**Directions for this task**
Exact copies of all the lines below are needed, without the pictures.
(Beginning of Available data)
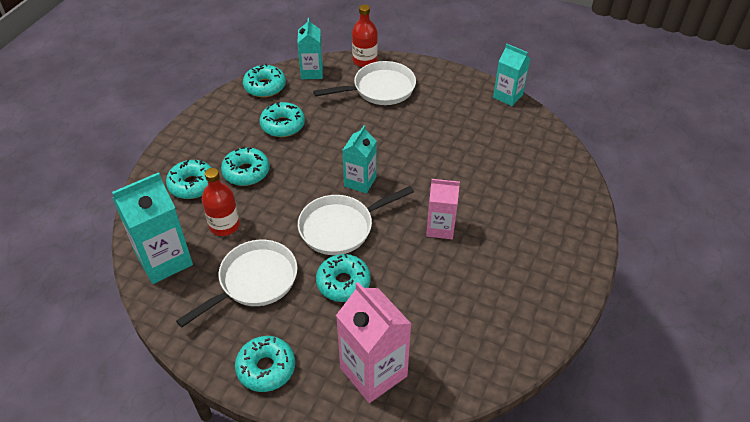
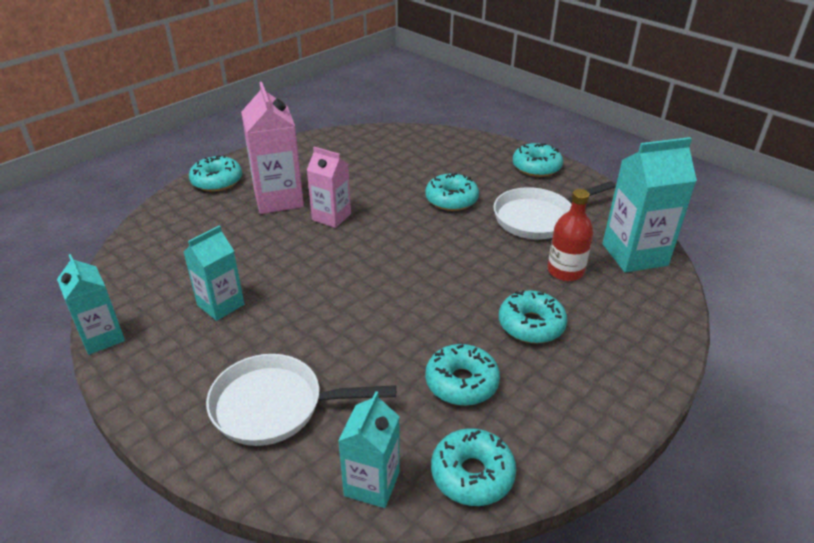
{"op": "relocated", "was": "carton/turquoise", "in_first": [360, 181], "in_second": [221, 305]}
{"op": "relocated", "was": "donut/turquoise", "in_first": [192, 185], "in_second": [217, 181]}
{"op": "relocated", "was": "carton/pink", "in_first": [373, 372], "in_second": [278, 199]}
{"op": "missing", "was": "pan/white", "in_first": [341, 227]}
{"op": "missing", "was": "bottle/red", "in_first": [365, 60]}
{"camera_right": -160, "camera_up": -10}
(End of Available data)
**Worked solution**
{"op": "relocated", "was": "carton/turquoise", "in_first": [360, 181], "in_second": [221, 305]}
{"op": "relocated", "was": "donut/turquoise", "in_first": [192, 185], "in_second": [217, 181]}
{"op": "relocated", "was": "carton/pink", "in_first": [373, 372], "in_second": [278, 199]}
{"op": "missing", "was": "pan/white", "in_first": [341, 227]}
{"op": "missing", "was": "bottle/red", "in_first": [365, 60]}
{"camera_right": -160, "camera_up": -10}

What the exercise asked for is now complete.